◆ Exercise data
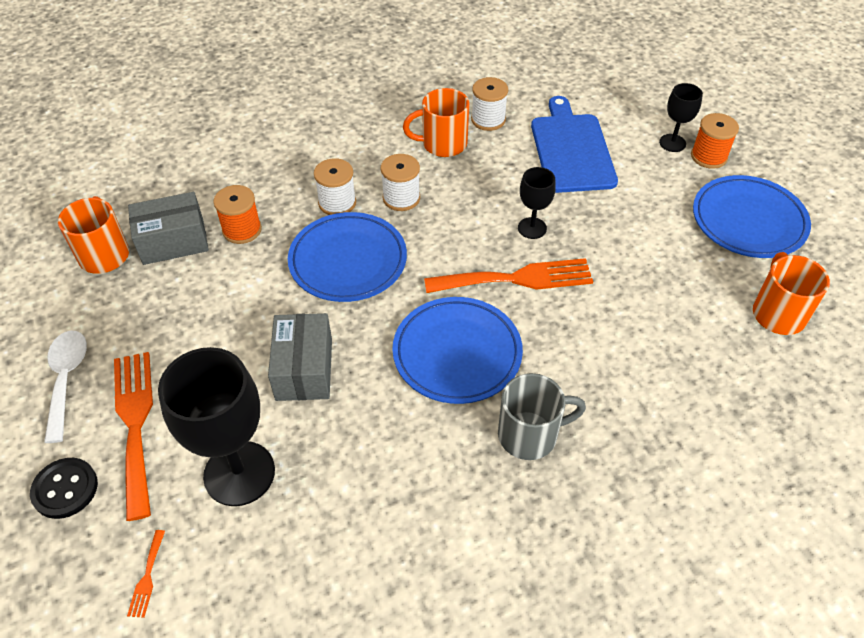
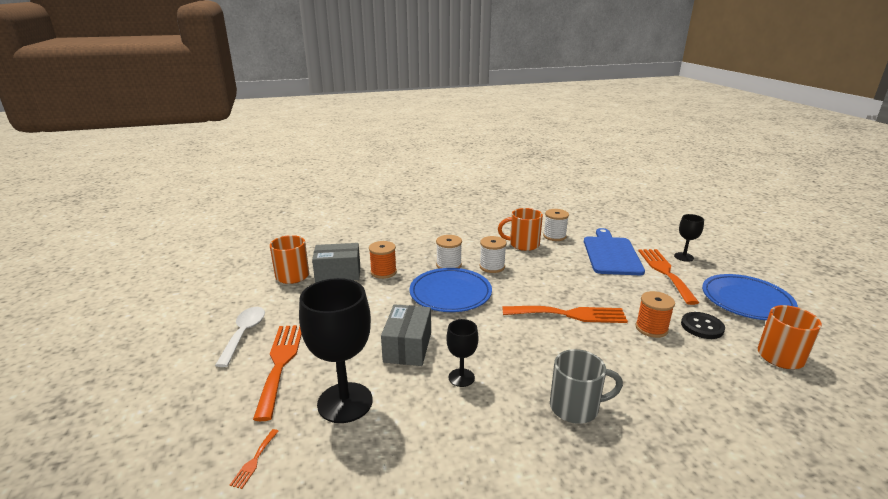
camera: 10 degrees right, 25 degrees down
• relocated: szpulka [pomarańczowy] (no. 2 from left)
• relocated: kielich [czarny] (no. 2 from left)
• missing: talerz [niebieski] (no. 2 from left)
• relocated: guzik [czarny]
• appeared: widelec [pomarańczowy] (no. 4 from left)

◆ Required action
The answer should be all lines from the entries above that hold the word "left".

◆ Exercise response
• relocated: szpulka [pomarańczowy] (no. 2 from left)
• relocated: kielich [czarny] (no. 2 from left)
• missing: talerz [niebieski] (no. 2 from left)
• appeared: widelec [pomarańczowy] (no. 4 from left)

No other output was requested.